Entries taken from a collection
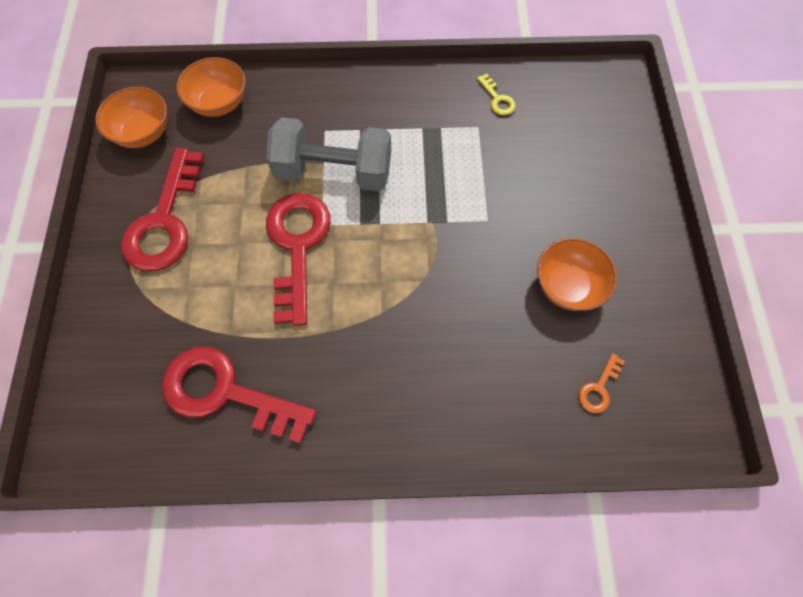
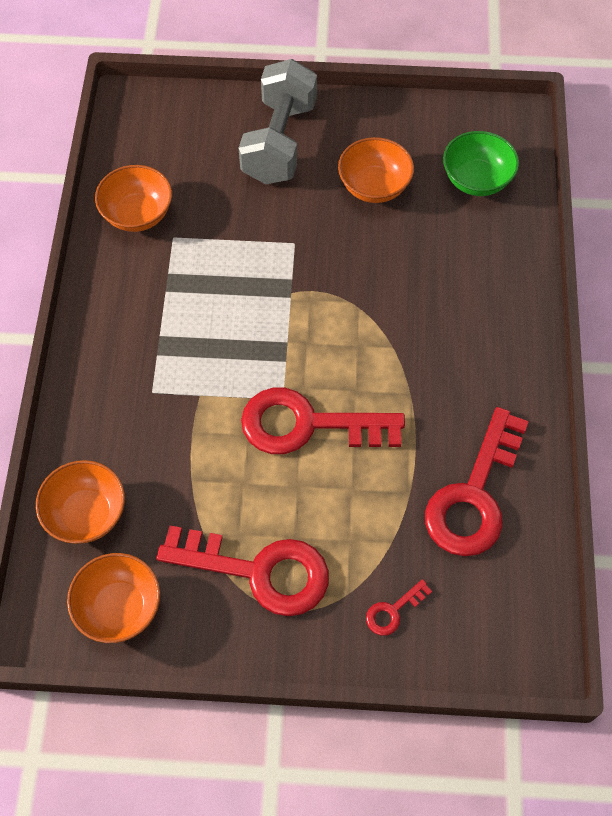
camera: 85 degrees left, 5 degrees down
(120, 325) = (393, 611): none -> red key
(334, 172) = (213, 384): grey dumbbell -> grey dumbbell (279, 142)
(497, 99) = (137, 214): yellow key -> orange bowl
(598, 388) = (476, 180): orange key -> green bowl

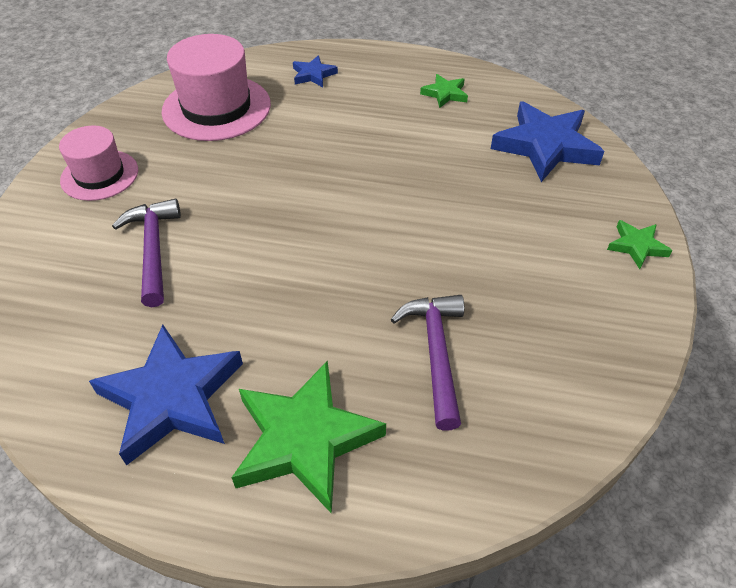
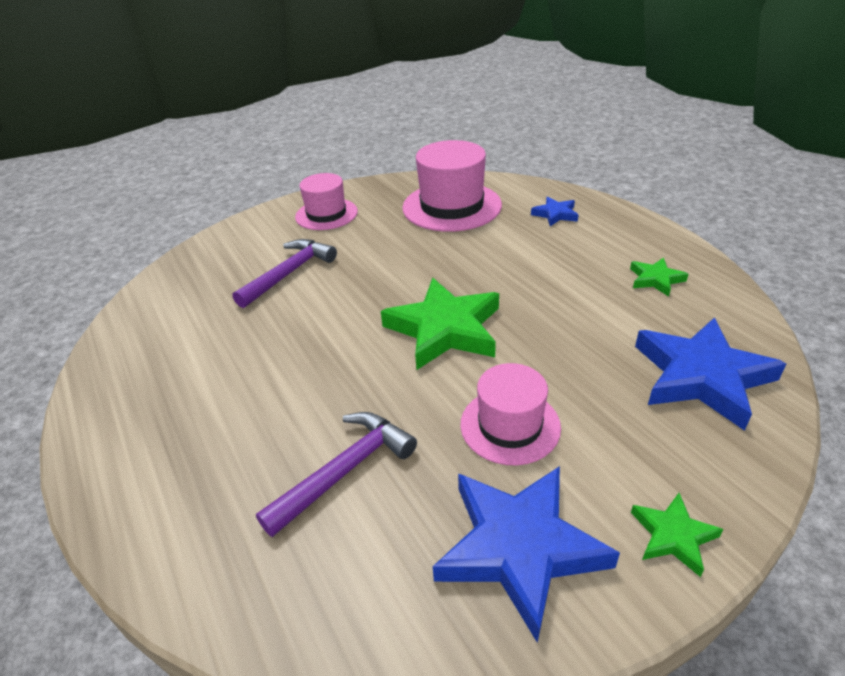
camera: 50 degrees right, 10 degrees down
(172, 398) = (171, 366): blue star -> blue star (519, 547)
(304, 439) = (187, 452): green star -> green star (444, 329)
(489, 248) = (510, 425): none -> pink hat

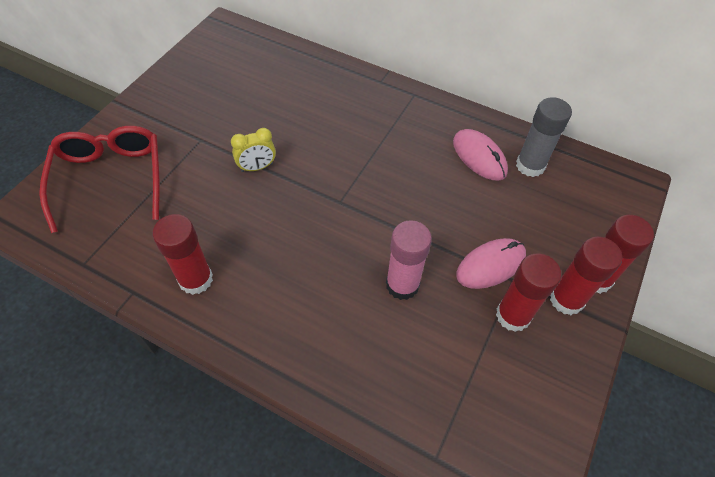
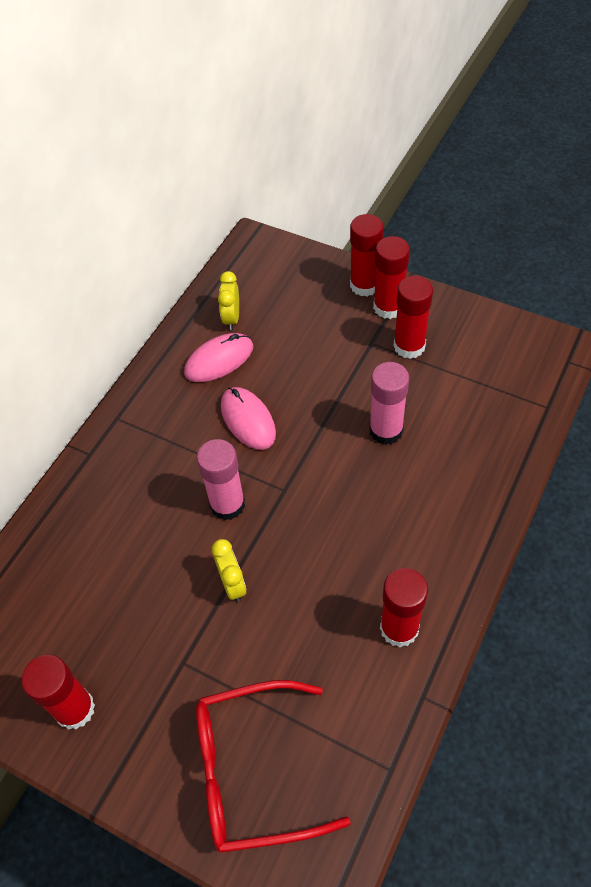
camera: 85 degrees left, 0 degrees up
(182, 87) = (75, 709): none -> red glue stick
(329, 164) = (227, 504): none -> pink glue stick
(490, 265) = (357, 359): pink mouse -> pink mouse (248, 420)
(530, 165) = (232, 318): grey glue stick -> yellow clock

• _What the exercise asks_
Look above for the line with "(489, 248) = (510, 425): none -> pink hat"; quote it and every line after it, stopping after the line with "(490, 265) = (357, 359): pink", exactly, with nothing added and without pictures.

• _Task result_
(489, 248) = (510, 425): none -> pink hat

camera: 85 degrees left, 0 degrees up
(182, 87) = (75, 709): none -> red glue stick
(329, 164) = (227, 504): none -> pink glue stick
(490, 265) = (357, 359): pink mouse -> pink mouse (248, 420)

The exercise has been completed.